• INPUT:

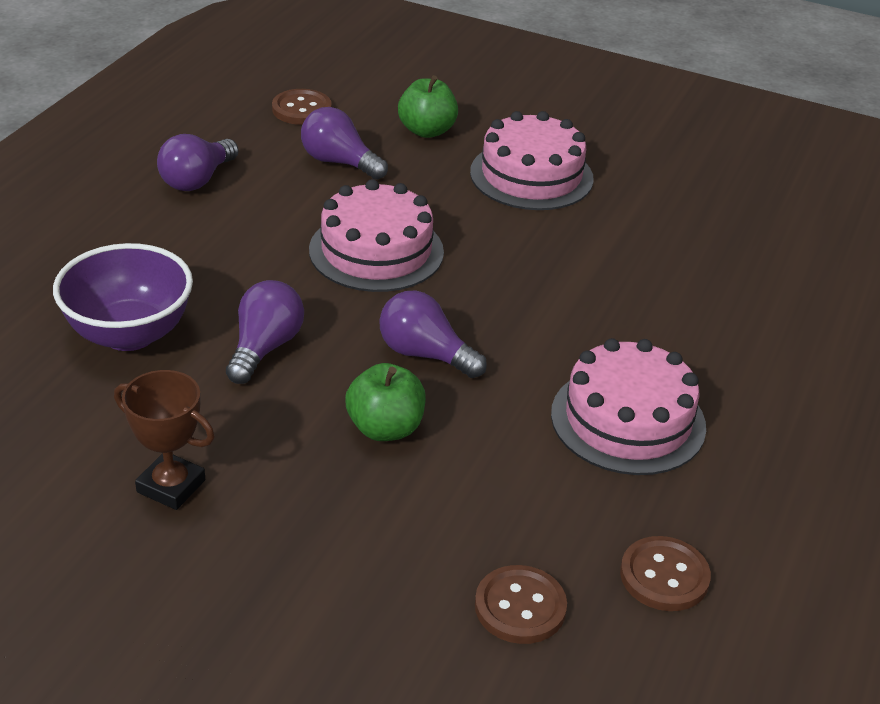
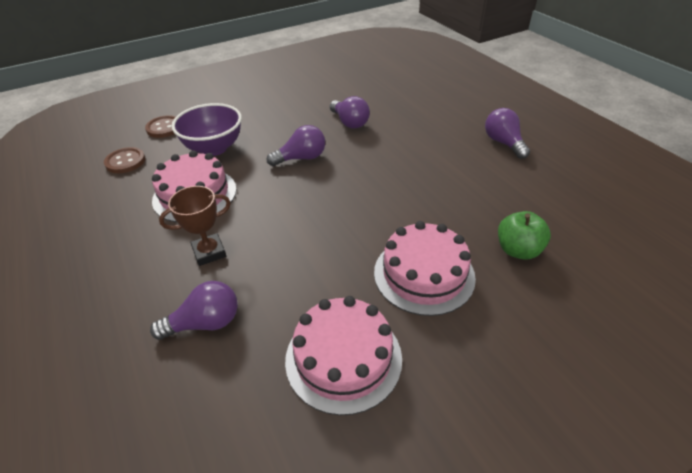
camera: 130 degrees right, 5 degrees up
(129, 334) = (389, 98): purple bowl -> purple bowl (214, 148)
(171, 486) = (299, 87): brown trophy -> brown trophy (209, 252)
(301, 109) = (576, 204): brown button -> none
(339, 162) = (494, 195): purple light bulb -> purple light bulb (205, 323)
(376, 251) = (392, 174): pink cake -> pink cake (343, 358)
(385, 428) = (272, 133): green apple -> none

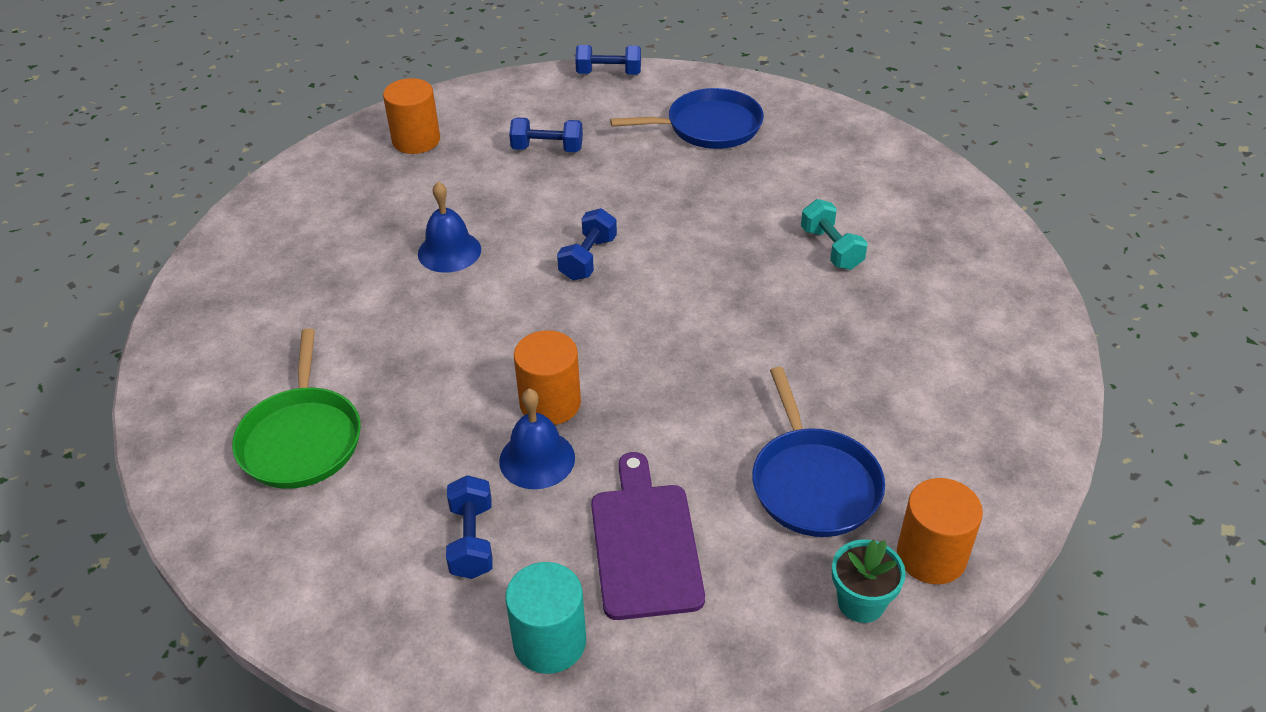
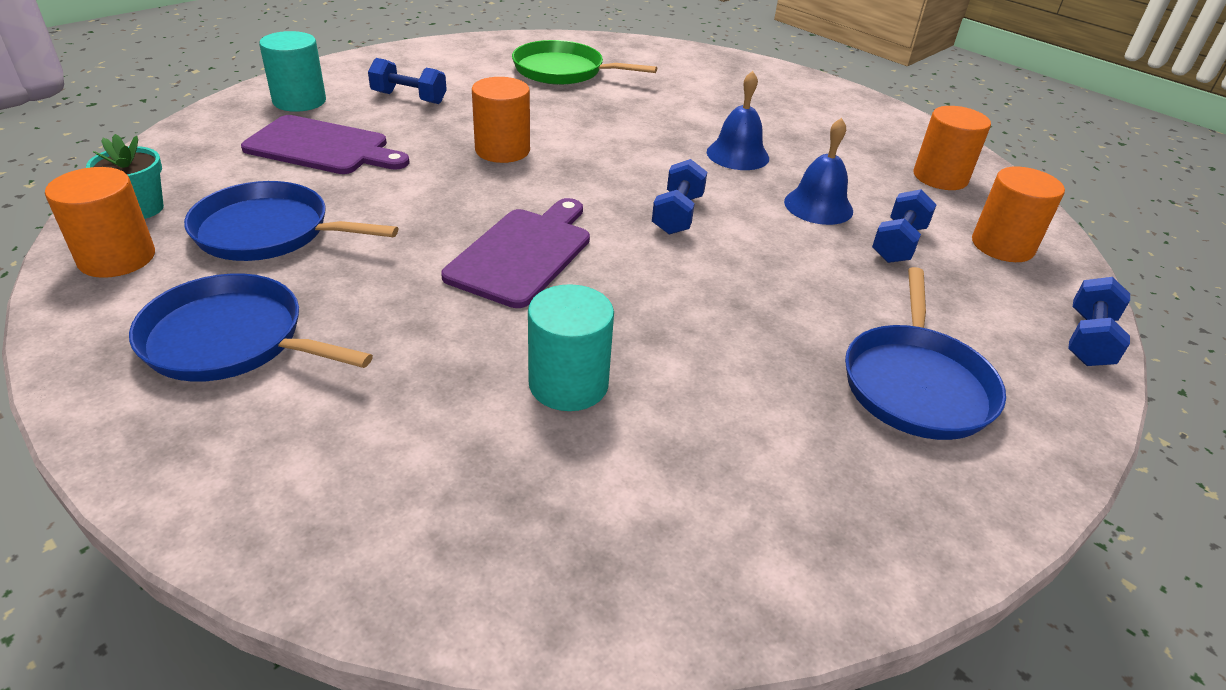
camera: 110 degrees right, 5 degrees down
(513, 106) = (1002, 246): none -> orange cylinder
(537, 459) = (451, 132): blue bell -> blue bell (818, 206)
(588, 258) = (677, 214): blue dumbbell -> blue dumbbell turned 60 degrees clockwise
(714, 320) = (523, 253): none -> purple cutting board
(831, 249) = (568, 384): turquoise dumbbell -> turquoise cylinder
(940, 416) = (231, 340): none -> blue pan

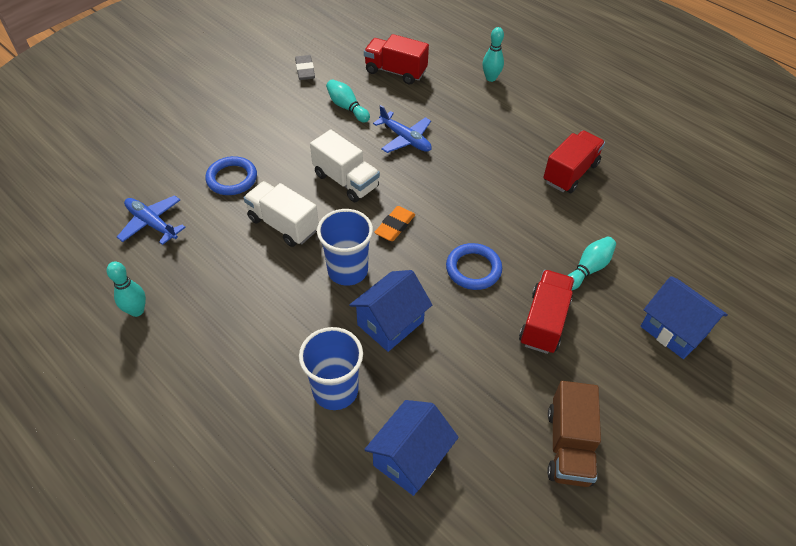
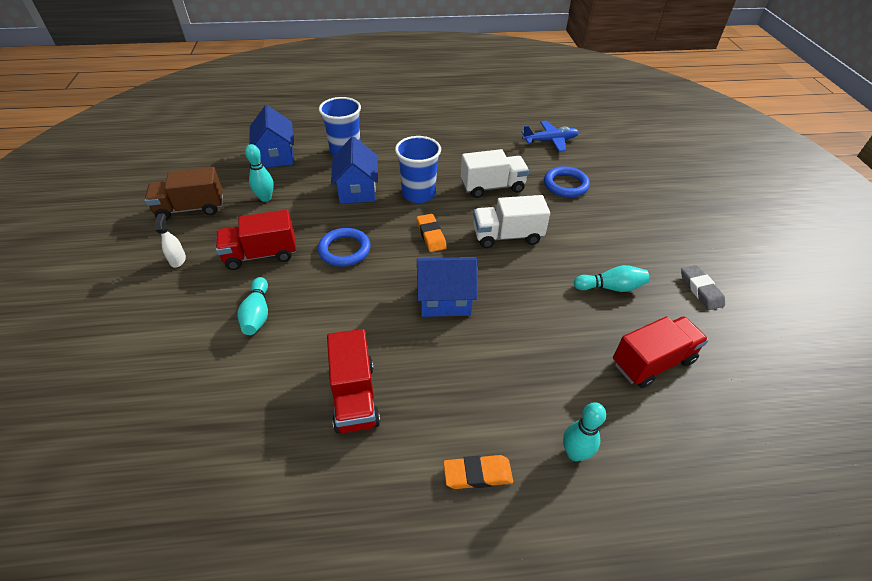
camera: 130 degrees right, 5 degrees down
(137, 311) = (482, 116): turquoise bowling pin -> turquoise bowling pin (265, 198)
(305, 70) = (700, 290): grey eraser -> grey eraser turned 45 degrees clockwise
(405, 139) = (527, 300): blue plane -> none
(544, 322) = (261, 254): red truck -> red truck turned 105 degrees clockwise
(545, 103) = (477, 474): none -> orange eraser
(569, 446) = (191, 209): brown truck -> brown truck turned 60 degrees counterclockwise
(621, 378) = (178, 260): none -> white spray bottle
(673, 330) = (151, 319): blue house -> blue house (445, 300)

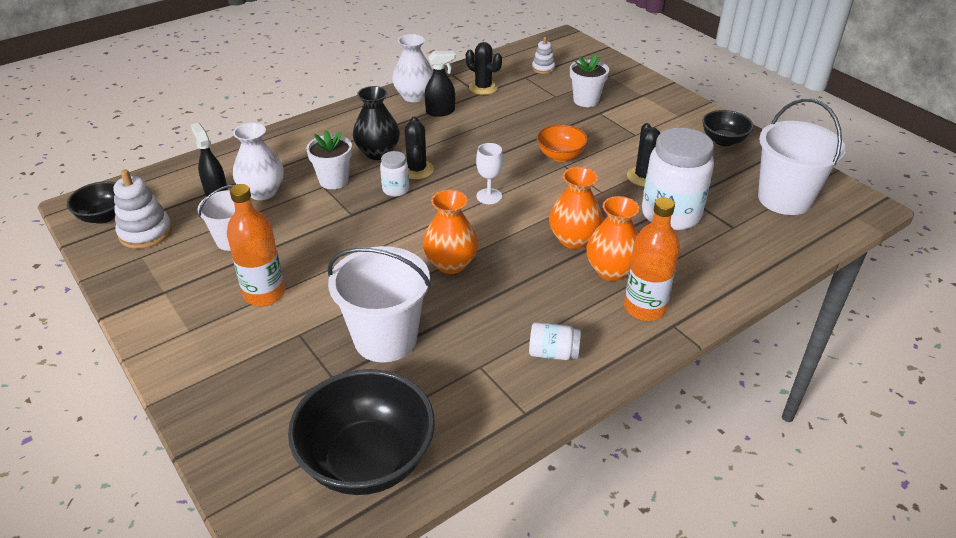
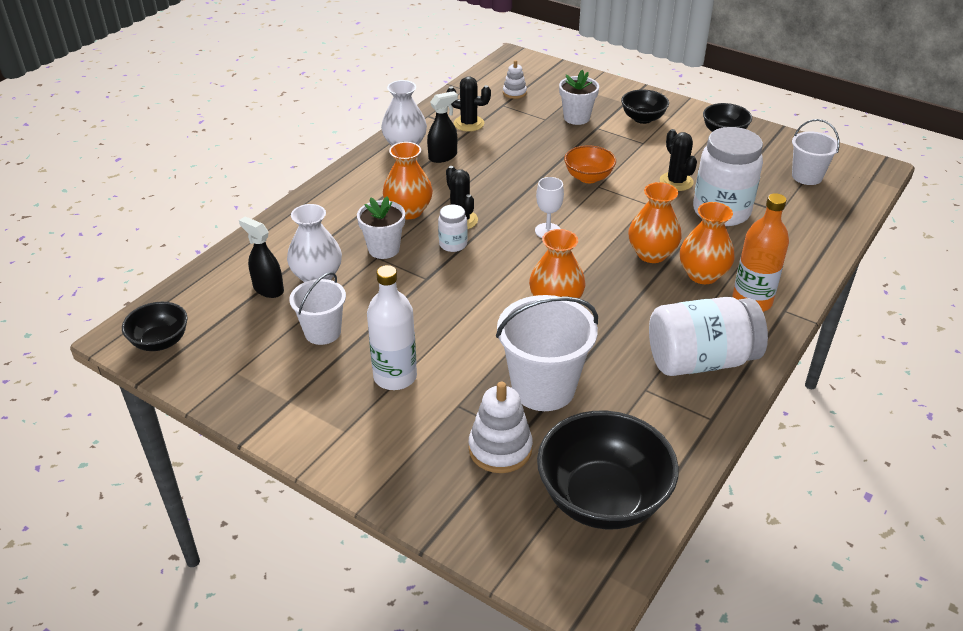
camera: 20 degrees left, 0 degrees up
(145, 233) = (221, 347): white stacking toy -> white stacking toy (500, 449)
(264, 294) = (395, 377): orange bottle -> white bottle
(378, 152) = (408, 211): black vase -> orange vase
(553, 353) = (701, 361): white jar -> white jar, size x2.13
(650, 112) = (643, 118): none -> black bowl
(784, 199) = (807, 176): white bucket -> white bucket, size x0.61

• EXERCISE AIM: Provide only the number of lines from the material above that include the word "truck".

• ANSWER BOX: 2